***** MATERIAL FOR THIS TASK *****
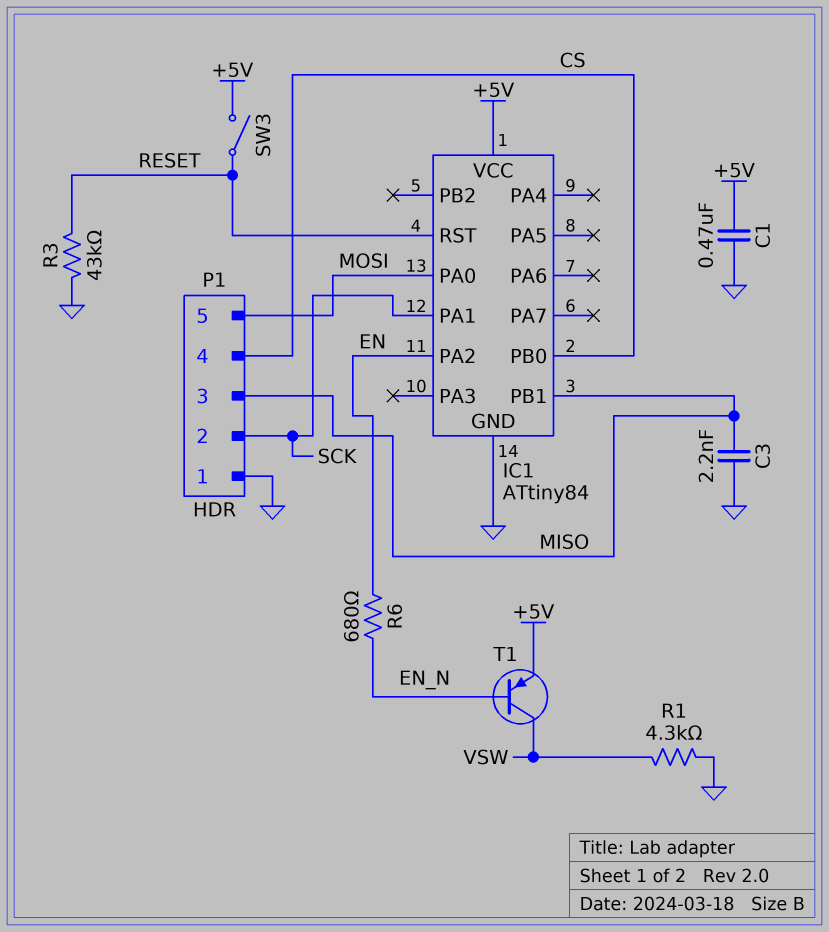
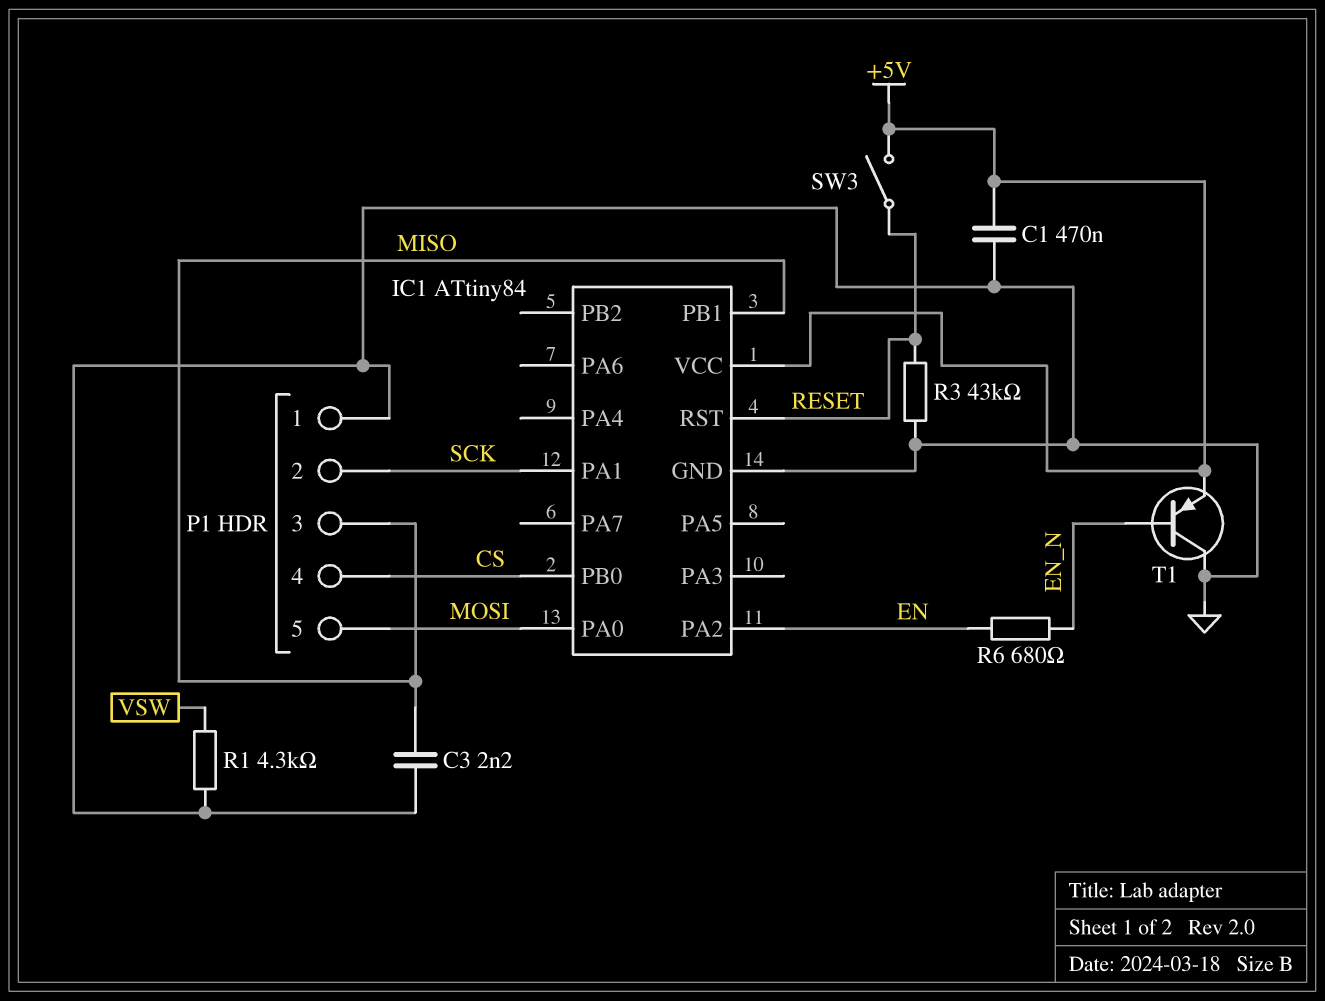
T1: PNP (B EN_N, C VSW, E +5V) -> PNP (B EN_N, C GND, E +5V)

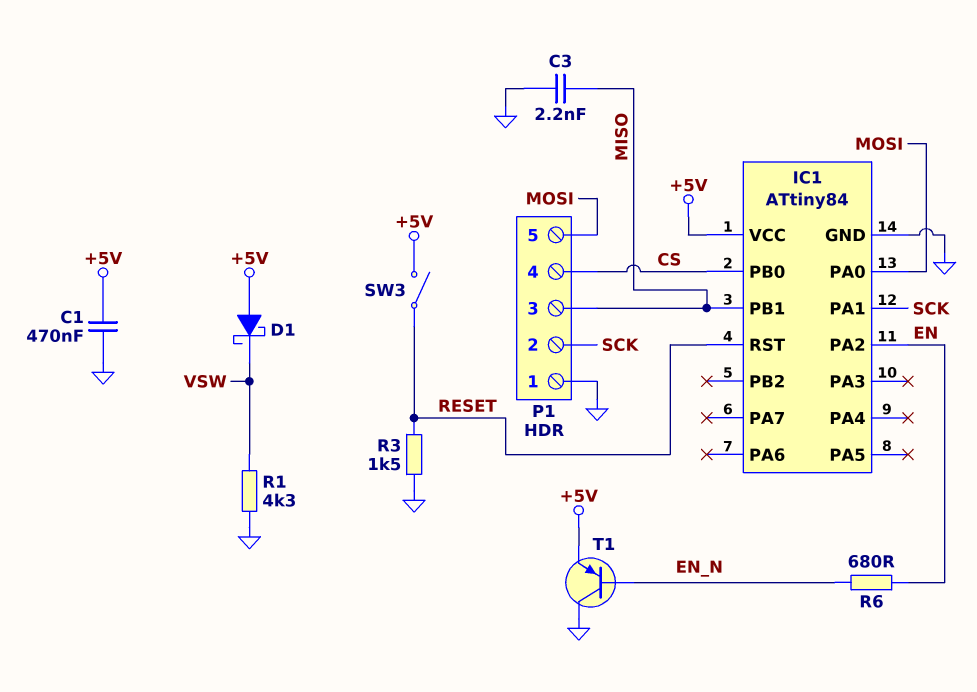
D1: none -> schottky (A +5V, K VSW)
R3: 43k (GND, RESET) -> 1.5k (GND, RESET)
*****
***** MATERIAL FOR THIS TASK *****
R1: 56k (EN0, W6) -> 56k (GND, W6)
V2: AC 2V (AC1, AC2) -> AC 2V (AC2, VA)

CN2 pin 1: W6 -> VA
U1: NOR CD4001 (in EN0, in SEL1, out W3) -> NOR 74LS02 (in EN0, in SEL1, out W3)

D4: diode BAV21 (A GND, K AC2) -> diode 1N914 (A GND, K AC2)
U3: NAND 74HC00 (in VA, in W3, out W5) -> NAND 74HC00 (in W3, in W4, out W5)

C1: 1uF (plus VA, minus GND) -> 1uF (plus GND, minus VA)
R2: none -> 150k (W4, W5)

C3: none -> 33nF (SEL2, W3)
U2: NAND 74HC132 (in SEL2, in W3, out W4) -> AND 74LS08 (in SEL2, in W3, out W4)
*****
> [WHAT THE EXERCISE ASKS]: From the material above, reproduce only what runs from the line holding "T1: PNP (B EN_N, C" down to the line holding "R3: 43k (GND, RESET) -> 1.5k (GND, RESET)", both included, pictures excluded.

> [WRITTEN ANSWER]:
T1: PNP (B EN_N, C VSW, E +5V) -> PNP (B EN_N, C GND, E +5V)

D1: none -> schottky (A +5V, K VSW)
R3: 43k (GND, RESET) -> 1.5k (GND, RESET)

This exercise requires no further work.